____ Material shown

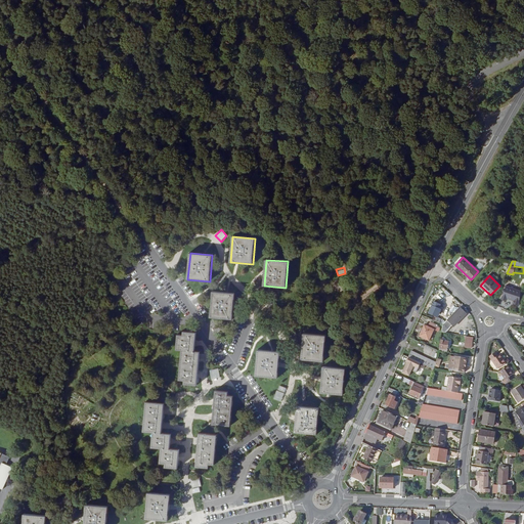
[(513,303),(519,305),(521,291),(506,286),(501,300),(506,301),(507,299),(514,301),(513,303)]
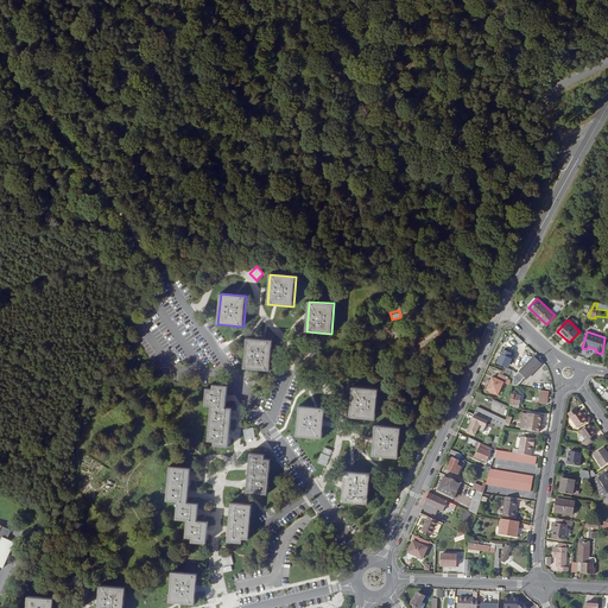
[(273,340),(247,339),(245,368),(271,371),(273,340)]
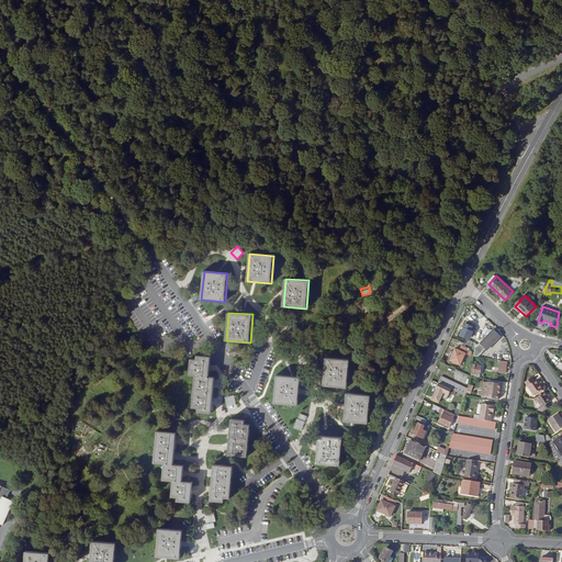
[(470,321),(467,327),(476,333),(480,325),(475,324),(470,321)]
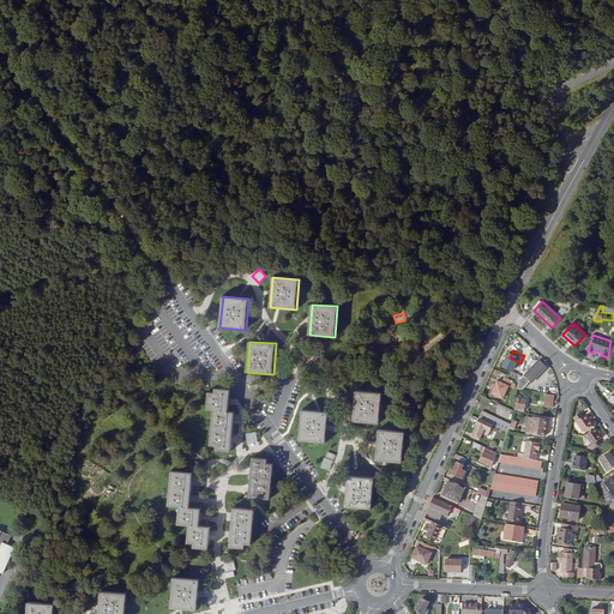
[(517,362),(506,357),(501,367),(512,372),(517,362)]
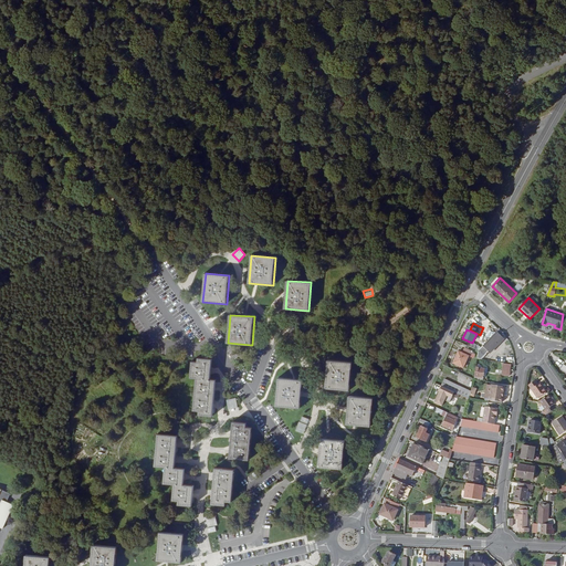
[(498,332),(495,334),(492,336),(482,347),(479,350),(478,359),(483,359),(504,338),(498,332)]
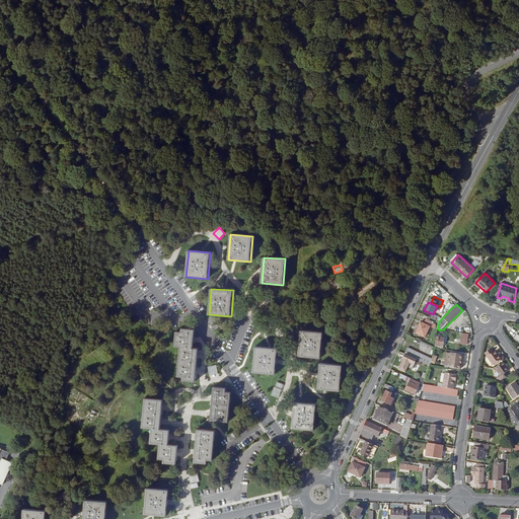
[(417,334),(425,338),(430,327),(432,327),(434,323),(427,319),(425,323),(421,322),(417,334)]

________

Exactly as given, transcribe every line of the data, but not its images.

● **Result**
[(513,303),(519,305),(521,291),(506,286),(501,300),(506,301),(507,299),(514,301),(513,303)]
[(273,340),(247,339),(245,368),(271,371),(273,340)]
[(470,321),(467,327),(476,333),(480,325),(475,324),(470,321)]
[(517,362),(506,357),(501,367),(512,372),(517,362)]
[(498,332),(495,334),(492,336),(482,347),(479,350),(478,359),(483,359),(504,338),(498,332)]
[(417,334),(425,338),(430,327),(432,327),(434,323),(427,319),(425,323),(421,322),(417,334)]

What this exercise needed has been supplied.